| Work to complete |
Starting with the line that contains "63.58 (611, 95)" and going on through the line that contains "63.74 (1245, 247)", give those records again with "65.16" switched to "65.61" and everything else unchanged.

^^^^^^^^

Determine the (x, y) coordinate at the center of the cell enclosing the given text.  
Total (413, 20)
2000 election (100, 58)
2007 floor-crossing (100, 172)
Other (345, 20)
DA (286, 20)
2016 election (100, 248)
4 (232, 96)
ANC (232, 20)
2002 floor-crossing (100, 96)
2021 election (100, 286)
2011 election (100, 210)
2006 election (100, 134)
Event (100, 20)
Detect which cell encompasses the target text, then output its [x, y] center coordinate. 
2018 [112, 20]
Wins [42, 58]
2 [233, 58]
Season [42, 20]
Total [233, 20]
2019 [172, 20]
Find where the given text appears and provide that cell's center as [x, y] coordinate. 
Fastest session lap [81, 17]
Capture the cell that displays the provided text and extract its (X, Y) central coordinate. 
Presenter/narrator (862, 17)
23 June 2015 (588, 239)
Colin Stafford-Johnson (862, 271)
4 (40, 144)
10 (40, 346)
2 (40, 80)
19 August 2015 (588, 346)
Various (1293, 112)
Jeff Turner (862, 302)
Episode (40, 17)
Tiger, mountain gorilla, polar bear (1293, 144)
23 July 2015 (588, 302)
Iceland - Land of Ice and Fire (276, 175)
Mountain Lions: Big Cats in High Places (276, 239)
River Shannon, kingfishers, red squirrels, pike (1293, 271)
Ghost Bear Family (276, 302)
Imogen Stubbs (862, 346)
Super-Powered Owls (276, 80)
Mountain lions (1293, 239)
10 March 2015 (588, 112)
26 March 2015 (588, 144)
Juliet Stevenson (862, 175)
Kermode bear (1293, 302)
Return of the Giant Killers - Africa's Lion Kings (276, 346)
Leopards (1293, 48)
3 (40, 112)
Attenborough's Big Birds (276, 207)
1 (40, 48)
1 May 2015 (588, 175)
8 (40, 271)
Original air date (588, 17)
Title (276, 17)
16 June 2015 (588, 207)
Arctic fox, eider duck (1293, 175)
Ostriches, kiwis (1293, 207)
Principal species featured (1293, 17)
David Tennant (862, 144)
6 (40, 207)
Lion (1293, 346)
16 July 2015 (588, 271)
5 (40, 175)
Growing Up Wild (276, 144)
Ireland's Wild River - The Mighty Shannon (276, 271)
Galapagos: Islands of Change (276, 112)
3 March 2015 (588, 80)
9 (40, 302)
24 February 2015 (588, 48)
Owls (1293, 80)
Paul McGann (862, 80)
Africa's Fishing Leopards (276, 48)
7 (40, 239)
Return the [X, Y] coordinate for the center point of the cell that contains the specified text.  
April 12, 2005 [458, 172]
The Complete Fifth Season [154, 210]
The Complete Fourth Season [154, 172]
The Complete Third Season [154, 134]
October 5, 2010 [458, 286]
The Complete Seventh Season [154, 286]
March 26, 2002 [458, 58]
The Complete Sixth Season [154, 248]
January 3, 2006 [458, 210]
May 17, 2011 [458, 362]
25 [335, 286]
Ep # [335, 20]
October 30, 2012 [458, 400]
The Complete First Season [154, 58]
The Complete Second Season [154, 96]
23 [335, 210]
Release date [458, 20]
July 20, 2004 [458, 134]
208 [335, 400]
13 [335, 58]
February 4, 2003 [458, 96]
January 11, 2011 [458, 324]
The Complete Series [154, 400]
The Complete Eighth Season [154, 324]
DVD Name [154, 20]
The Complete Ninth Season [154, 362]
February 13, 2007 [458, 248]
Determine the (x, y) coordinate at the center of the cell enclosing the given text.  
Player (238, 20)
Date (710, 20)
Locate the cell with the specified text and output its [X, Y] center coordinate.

^^^^^^^^

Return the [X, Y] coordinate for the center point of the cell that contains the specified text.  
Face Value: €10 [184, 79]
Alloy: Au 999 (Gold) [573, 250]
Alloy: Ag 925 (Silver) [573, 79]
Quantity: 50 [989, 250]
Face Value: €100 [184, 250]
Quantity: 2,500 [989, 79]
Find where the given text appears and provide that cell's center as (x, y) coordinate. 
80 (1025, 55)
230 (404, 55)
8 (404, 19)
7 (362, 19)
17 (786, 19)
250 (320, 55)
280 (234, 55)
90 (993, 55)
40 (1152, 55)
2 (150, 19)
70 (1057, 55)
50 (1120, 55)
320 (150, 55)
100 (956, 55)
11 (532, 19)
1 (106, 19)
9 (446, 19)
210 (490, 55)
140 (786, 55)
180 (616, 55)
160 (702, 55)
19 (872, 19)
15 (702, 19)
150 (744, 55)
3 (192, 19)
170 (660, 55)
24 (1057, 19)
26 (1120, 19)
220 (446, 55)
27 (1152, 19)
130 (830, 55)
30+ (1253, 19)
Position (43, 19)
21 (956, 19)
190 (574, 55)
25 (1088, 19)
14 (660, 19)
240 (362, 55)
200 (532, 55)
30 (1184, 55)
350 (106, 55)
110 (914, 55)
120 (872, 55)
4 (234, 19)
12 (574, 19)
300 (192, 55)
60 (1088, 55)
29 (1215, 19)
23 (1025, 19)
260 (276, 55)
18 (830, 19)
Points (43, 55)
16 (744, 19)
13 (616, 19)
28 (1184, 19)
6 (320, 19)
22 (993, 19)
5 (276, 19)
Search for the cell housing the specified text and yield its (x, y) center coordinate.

^^^^^^^^

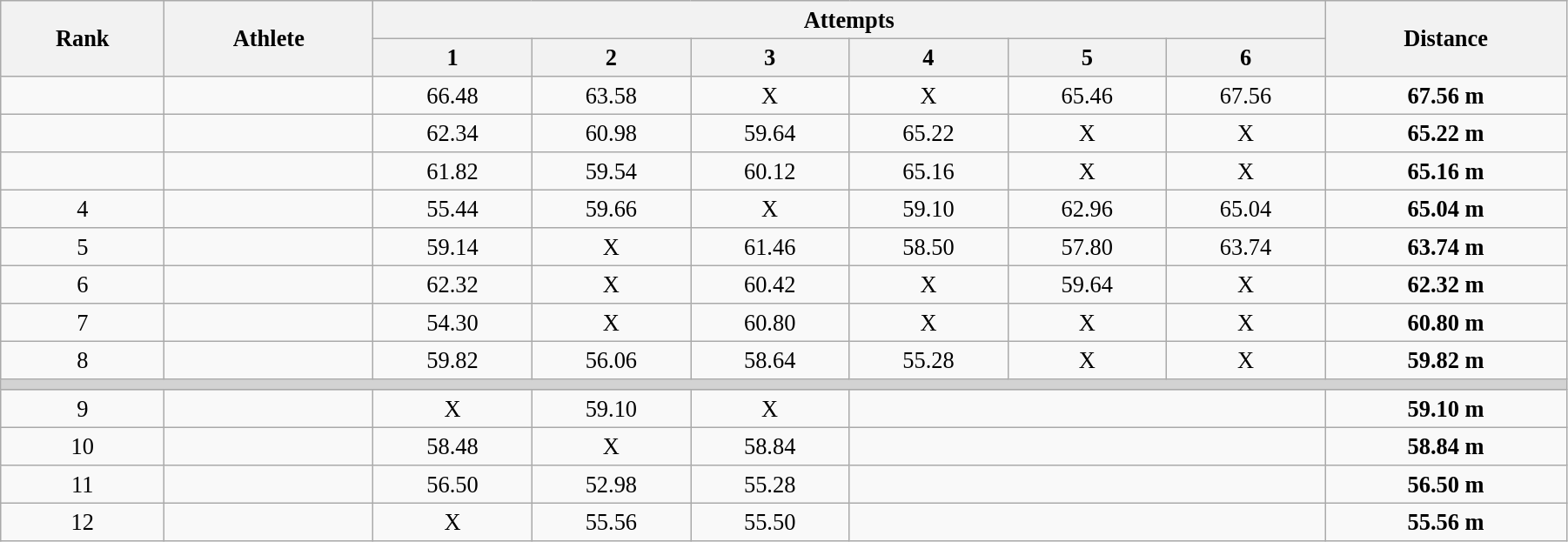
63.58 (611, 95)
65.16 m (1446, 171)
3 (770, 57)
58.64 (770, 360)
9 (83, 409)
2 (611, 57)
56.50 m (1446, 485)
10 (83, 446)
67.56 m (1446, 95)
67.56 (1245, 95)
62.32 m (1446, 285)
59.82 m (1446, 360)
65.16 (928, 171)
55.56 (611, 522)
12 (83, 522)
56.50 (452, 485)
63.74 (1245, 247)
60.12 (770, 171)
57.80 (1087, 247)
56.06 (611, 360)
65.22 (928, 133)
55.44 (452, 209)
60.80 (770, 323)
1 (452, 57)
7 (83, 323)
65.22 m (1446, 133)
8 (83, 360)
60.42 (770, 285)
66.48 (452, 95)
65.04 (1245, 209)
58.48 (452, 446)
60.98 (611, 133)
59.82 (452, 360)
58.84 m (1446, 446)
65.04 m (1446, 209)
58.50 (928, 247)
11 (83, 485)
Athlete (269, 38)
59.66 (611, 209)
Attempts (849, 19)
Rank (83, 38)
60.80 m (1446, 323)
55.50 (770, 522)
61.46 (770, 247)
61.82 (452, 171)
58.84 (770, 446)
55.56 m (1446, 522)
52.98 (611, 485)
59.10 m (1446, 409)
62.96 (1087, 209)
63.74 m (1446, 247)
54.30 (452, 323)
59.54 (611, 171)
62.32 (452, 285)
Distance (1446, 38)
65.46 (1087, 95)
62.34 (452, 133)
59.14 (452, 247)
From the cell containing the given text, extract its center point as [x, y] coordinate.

^^^^^^^^

| Correct result |
63.58 (611, 95)
65.61 m (1446, 171)
3 (770, 57)
58.64 (770, 360)
9 (83, 409)
2 (611, 57)
56.50 m (1446, 485)
10 (83, 446)
67.56 m (1446, 95)
67.56 (1245, 95)
62.32 m (1446, 285)
59.82 m (1446, 360)
65.61 (928, 171)
55.56 (611, 522)
12 (83, 522)
56.50 (452, 485)
63.74 (1245, 247)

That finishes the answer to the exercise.